::: Data excerpts :::

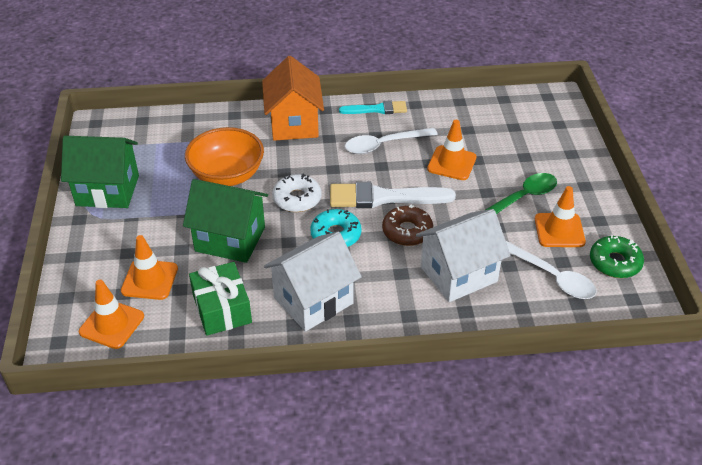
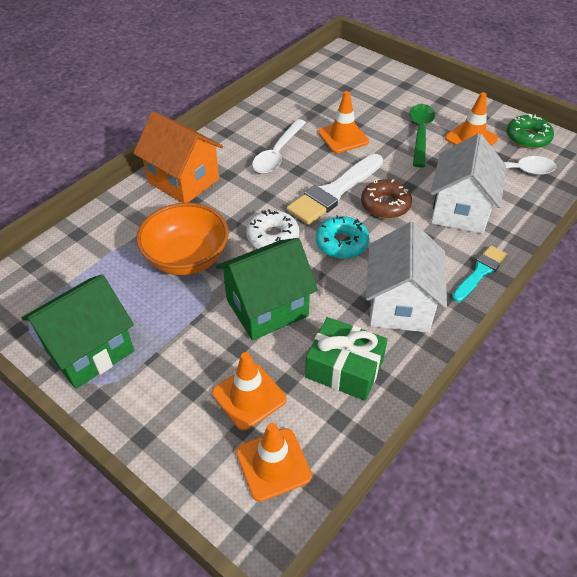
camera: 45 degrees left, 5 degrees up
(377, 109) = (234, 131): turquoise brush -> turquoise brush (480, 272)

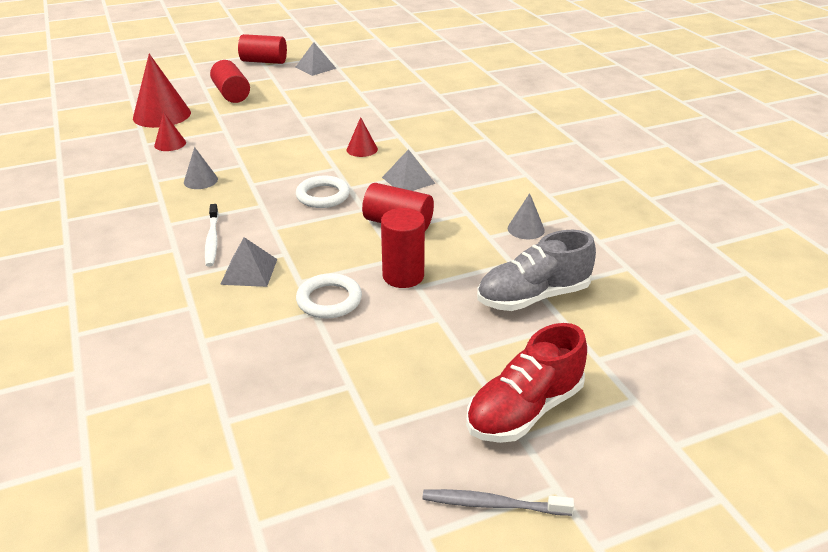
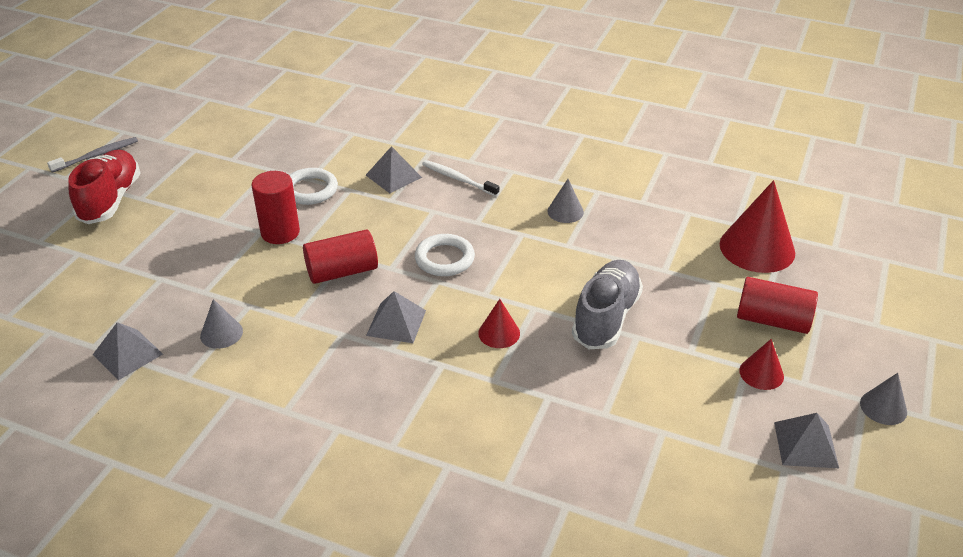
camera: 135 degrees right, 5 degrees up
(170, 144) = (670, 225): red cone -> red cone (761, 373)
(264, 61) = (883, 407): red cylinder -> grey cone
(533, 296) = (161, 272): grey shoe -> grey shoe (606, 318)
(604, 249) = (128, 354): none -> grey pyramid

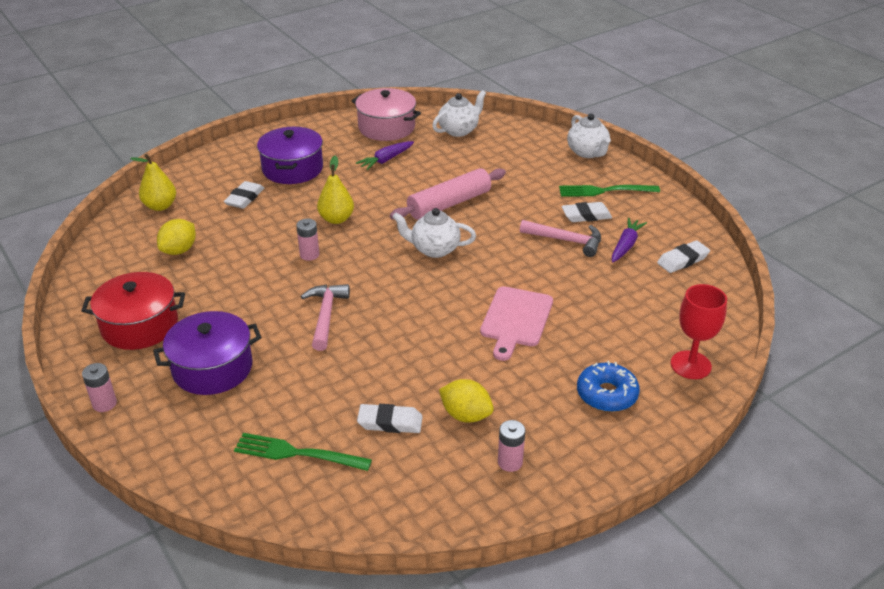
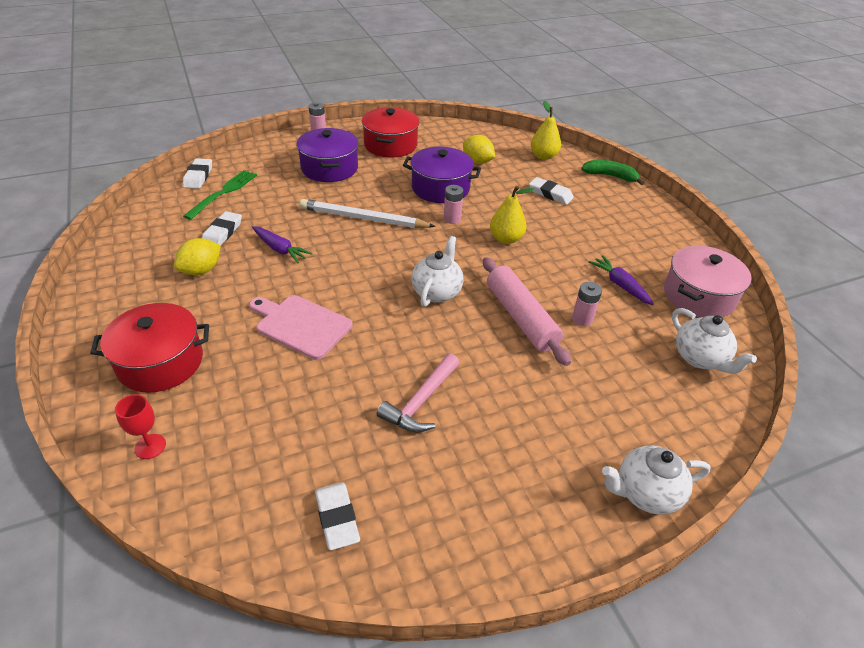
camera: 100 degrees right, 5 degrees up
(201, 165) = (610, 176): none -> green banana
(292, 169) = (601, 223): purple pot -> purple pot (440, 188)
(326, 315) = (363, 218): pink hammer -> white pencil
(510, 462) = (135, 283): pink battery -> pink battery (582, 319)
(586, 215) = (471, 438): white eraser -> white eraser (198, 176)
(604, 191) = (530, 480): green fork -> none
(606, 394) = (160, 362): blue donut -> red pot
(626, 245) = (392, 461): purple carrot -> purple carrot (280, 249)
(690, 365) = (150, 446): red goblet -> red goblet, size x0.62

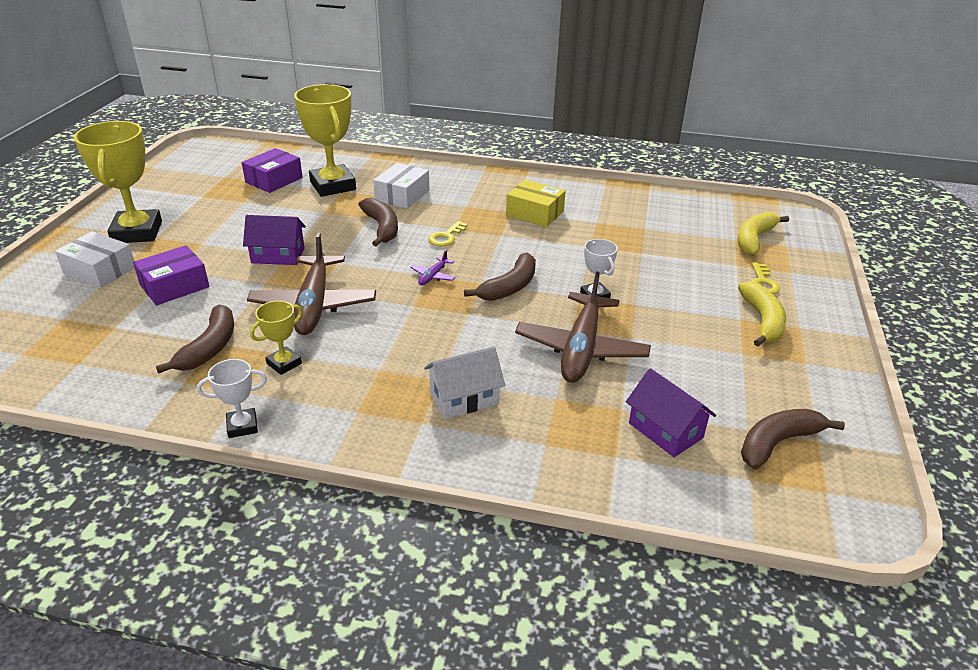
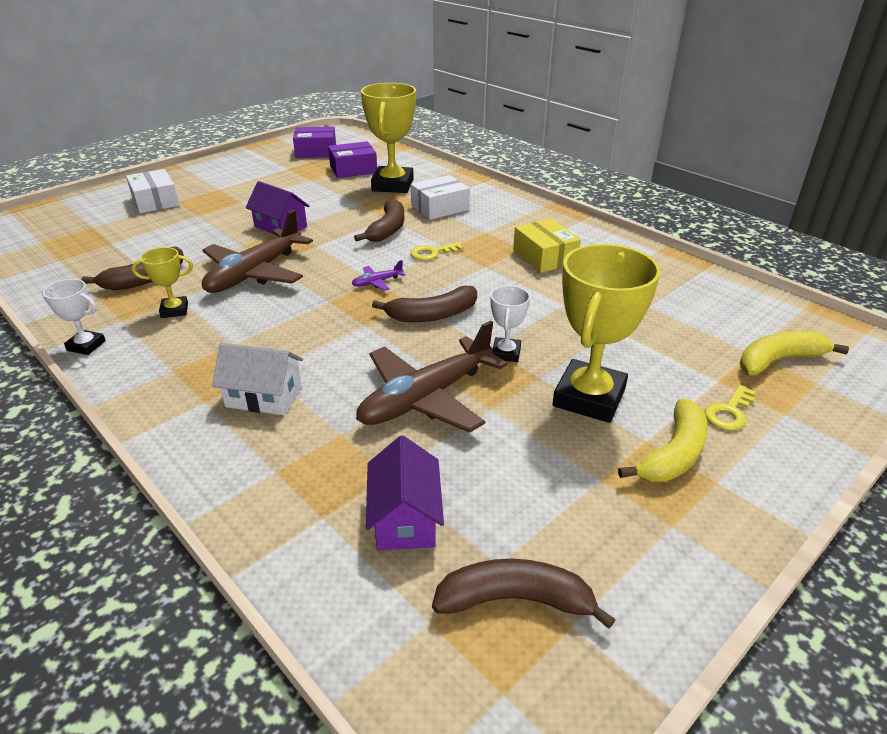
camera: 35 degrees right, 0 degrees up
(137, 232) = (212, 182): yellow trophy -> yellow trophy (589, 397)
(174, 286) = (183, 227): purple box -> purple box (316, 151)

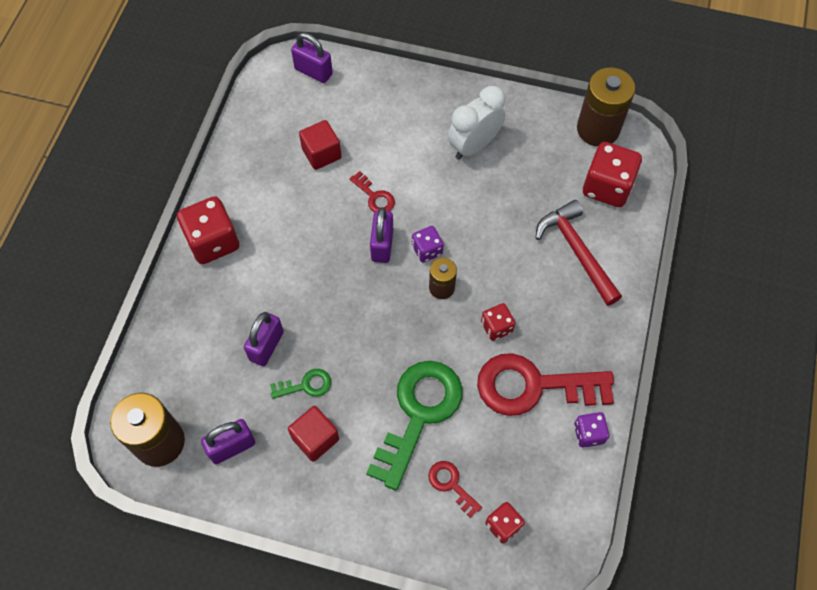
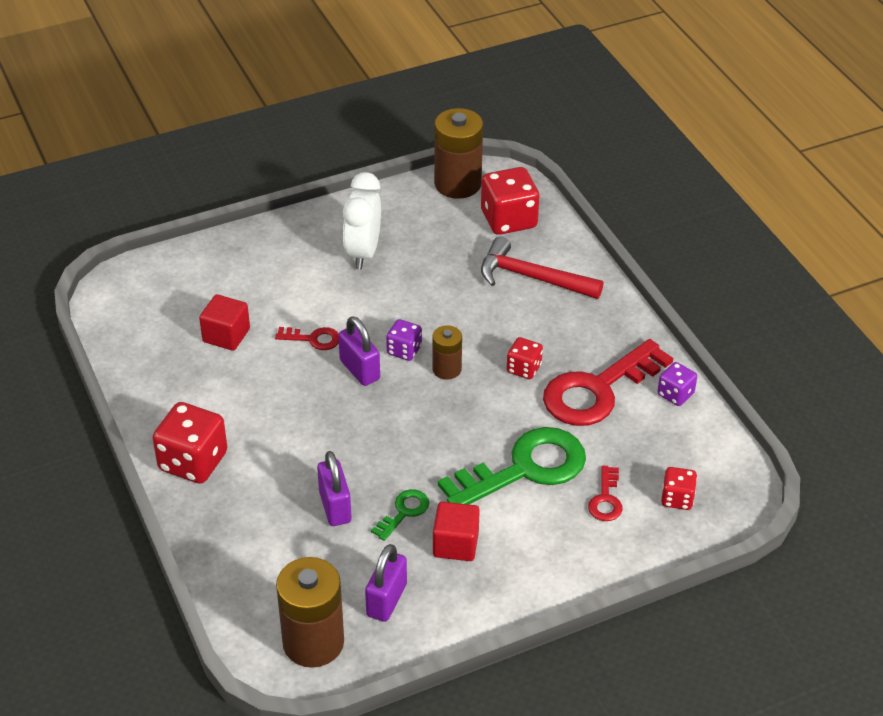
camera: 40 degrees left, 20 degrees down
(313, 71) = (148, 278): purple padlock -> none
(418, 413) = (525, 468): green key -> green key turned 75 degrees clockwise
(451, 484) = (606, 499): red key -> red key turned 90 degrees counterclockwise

:::

- Task -
Write out all the entries precisely as given, omitting each image.

- Answer section -
camera: 45 degrees left, 5 degrees up
(377, 109) = (234, 131): turquoise brush -> turquoise brush (480, 272)

camera: 135 degrees right, 5 degrees up
(170, 144) = (670, 225): red cone -> red cone (761, 373)
(264, 61) = (883, 407): red cylinder -> grey cone
(533, 296) = (161, 272): grey shoe -> grey shoe (606, 318)
(604, 249) = (128, 354): none -> grey pyramid

camera: 100 degrees right, 5 degrees up
(201, 165) = (610, 176): none -> green banana
(292, 169) = (601, 223): purple pot -> purple pot (440, 188)
(326, 315) = (363, 218): pink hammer -> white pencil
(510, 462) = (135, 283): pink battery -> pink battery (582, 319)
(586, 215) = (471, 438): white eraser -> white eraser (198, 176)
(604, 191) = (530, 480): green fork -> none
(606, 394) = (160, 362): blue donut -> red pot
(626, 245) = (392, 461): purple carrot -> purple carrot (280, 249)
(690, 365) = (150, 446): red goblet -> red goblet, size x0.62

camera: 35 degrees right, 0 degrees up
(137, 232) = (212, 182): yellow trophy -> yellow trophy (589, 397)
(174, 286) = (183, 227): purple box -> purple box (316, 151)

camera: 40 degrees left, 20 degrees down
(313, 71) = (148, 278): purple padlock -> none
(418, 413) = (525, 468): green key -> green key turned 75 degrees clockwise
(451, 484) = (606, 499): red key -> red key turned 90 degrees counterclockwise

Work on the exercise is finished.